··· Supplied records ···
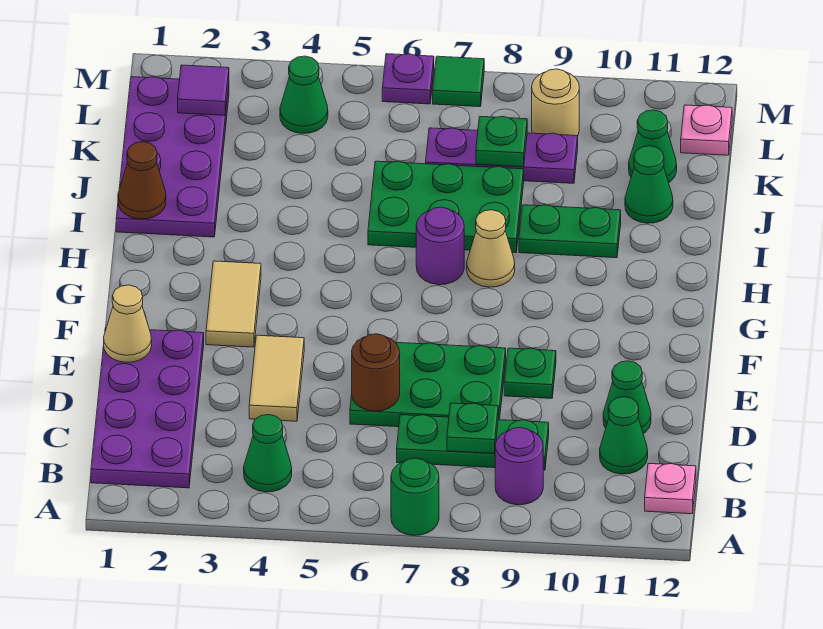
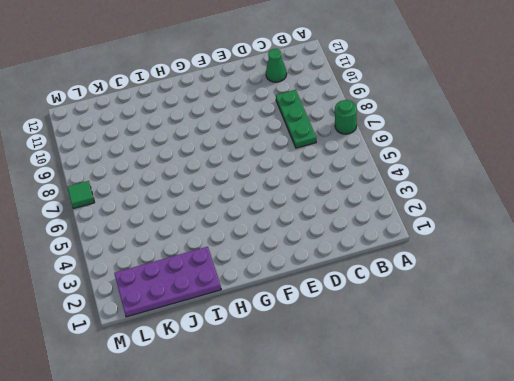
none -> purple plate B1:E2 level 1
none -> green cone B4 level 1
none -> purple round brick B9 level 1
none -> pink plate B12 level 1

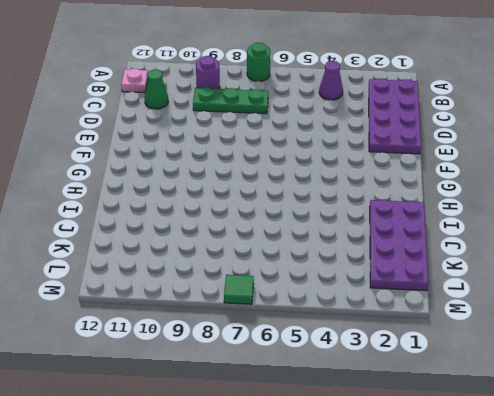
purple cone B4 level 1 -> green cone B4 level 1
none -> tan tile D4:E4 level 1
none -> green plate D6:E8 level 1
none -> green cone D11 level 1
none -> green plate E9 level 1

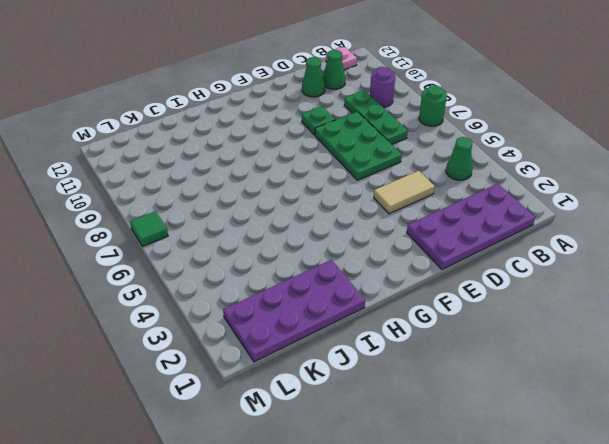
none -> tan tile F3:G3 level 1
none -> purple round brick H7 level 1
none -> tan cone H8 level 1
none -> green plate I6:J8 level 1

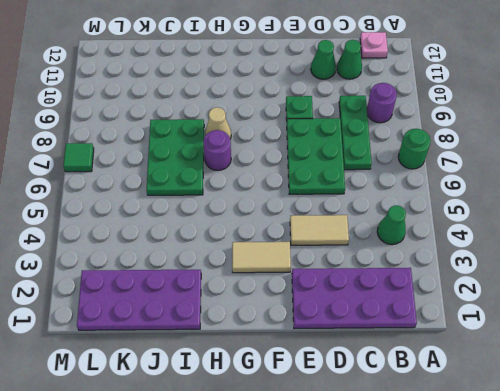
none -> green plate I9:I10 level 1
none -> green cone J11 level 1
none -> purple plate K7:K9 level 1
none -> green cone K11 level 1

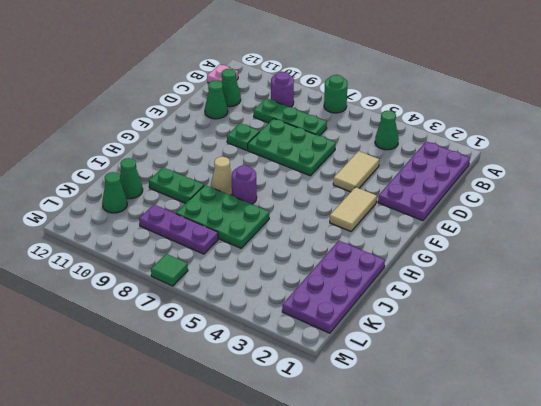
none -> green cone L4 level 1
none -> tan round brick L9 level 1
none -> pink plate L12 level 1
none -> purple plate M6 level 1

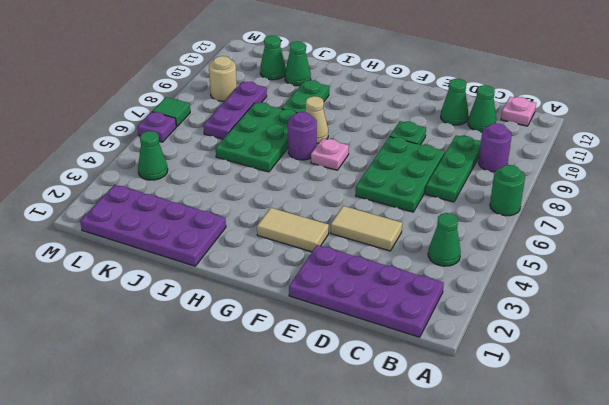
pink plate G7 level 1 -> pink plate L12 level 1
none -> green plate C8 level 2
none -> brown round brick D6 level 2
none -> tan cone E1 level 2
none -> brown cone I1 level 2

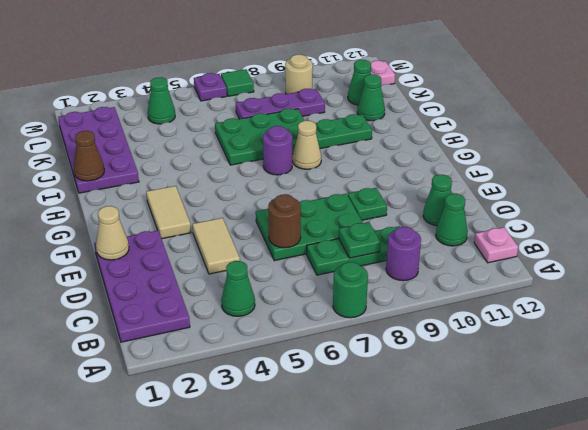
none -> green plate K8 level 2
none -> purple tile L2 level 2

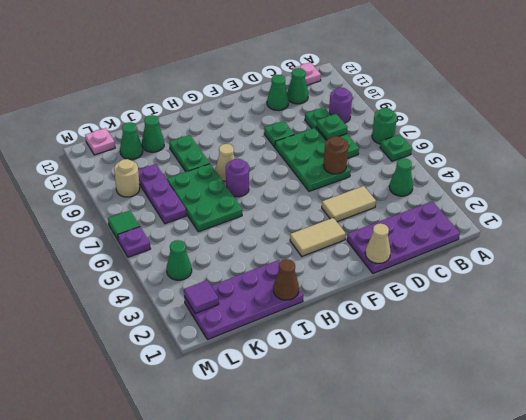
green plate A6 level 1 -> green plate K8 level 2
···
··· Supplied records ···
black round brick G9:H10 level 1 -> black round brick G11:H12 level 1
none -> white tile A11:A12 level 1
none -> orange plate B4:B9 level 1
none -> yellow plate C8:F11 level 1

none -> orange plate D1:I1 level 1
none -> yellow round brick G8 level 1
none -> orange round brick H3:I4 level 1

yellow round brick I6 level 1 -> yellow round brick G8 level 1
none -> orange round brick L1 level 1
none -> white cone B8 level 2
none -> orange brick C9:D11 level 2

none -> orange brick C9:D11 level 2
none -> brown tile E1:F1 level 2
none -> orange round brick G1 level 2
···
··· Supplied records ···
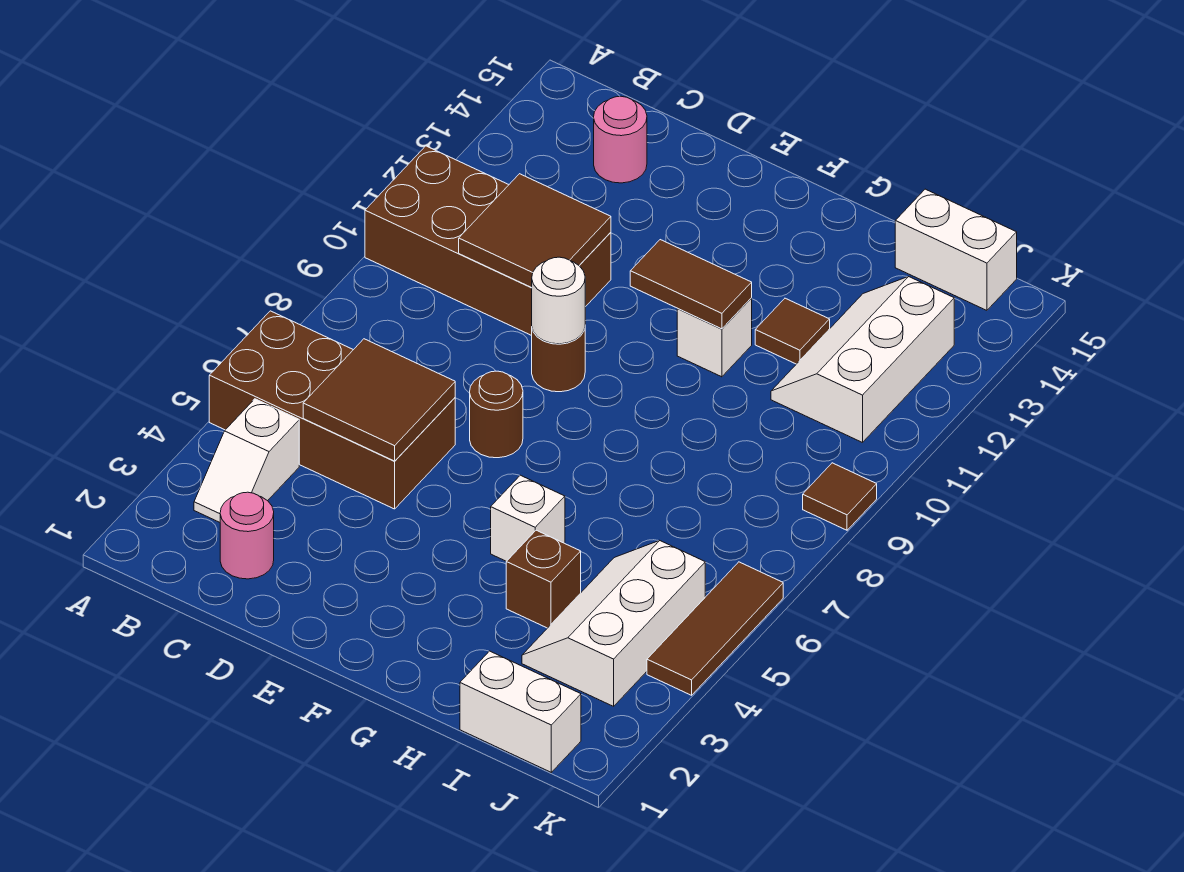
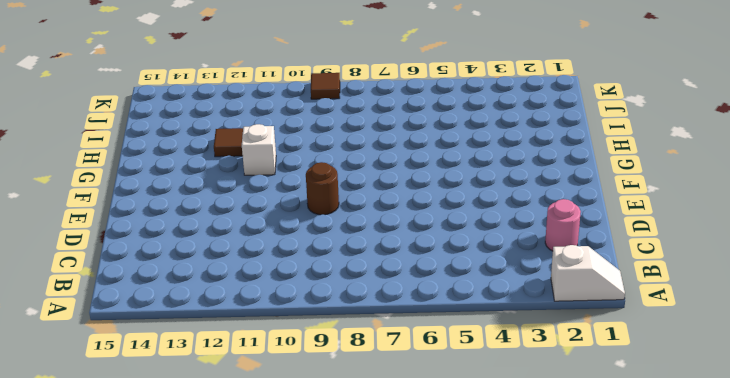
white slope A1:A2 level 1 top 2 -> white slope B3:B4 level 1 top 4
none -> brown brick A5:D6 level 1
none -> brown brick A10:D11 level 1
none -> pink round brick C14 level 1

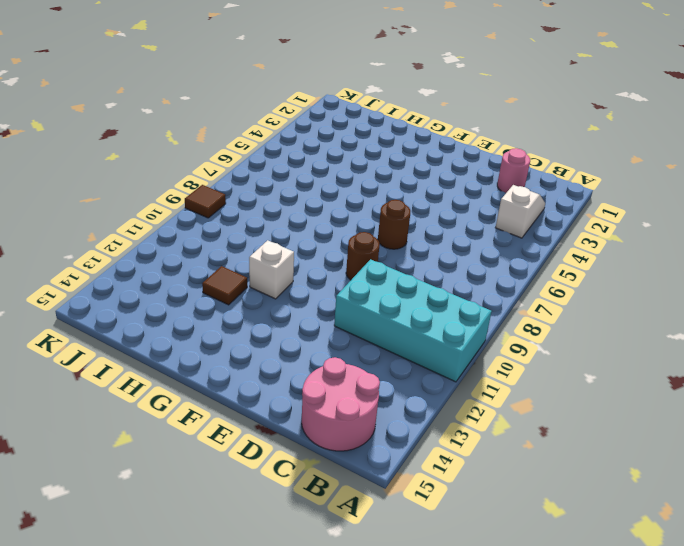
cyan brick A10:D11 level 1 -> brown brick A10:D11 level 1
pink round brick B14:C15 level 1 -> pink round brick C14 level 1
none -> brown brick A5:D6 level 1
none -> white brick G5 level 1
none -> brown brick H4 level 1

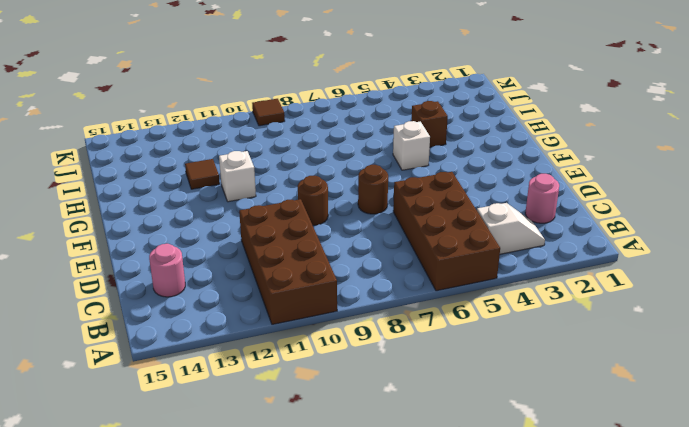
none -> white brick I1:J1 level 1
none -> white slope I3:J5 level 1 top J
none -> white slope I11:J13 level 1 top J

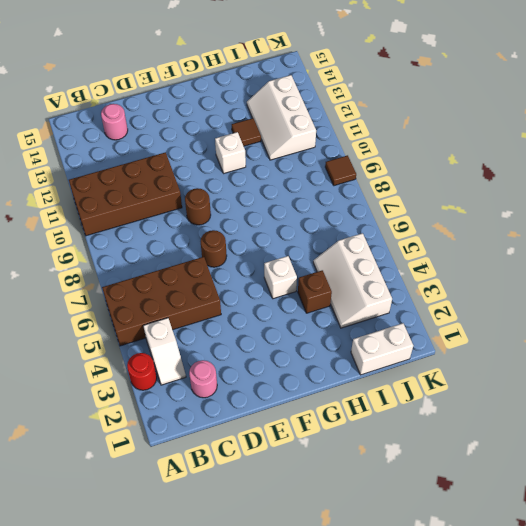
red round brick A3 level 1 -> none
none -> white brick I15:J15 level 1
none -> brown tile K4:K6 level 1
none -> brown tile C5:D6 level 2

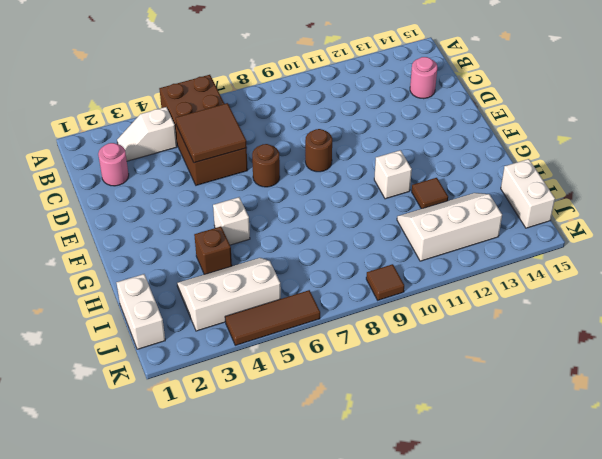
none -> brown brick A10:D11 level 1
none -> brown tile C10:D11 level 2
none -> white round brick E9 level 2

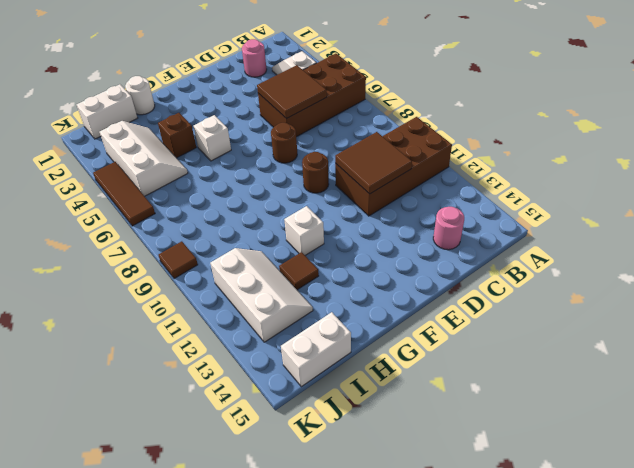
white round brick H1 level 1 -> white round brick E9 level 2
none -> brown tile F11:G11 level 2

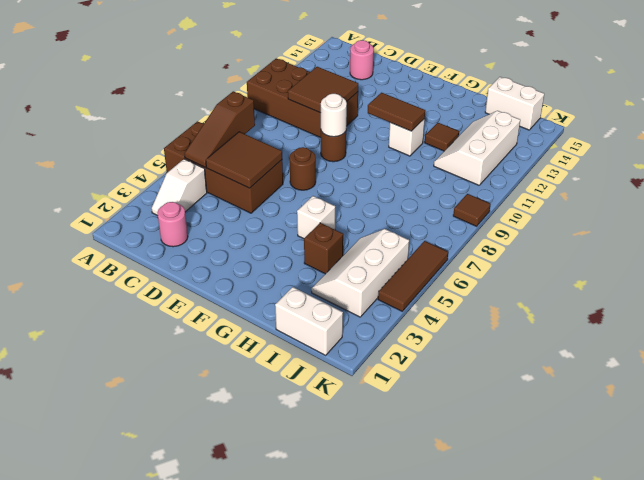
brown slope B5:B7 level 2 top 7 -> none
···
# [Task goal]
Find each line in the records above that contains "pink", and copy it.

# [Expected output]
none -> pink plate B12 level 1
none -> pink plate L12 level 1
pink plate G7 level 1 -> pink plate L12 level 1
none -> pink round brick C14 level 1
pink round brick B14:C15 level 1 -> pink round brick C14 level 1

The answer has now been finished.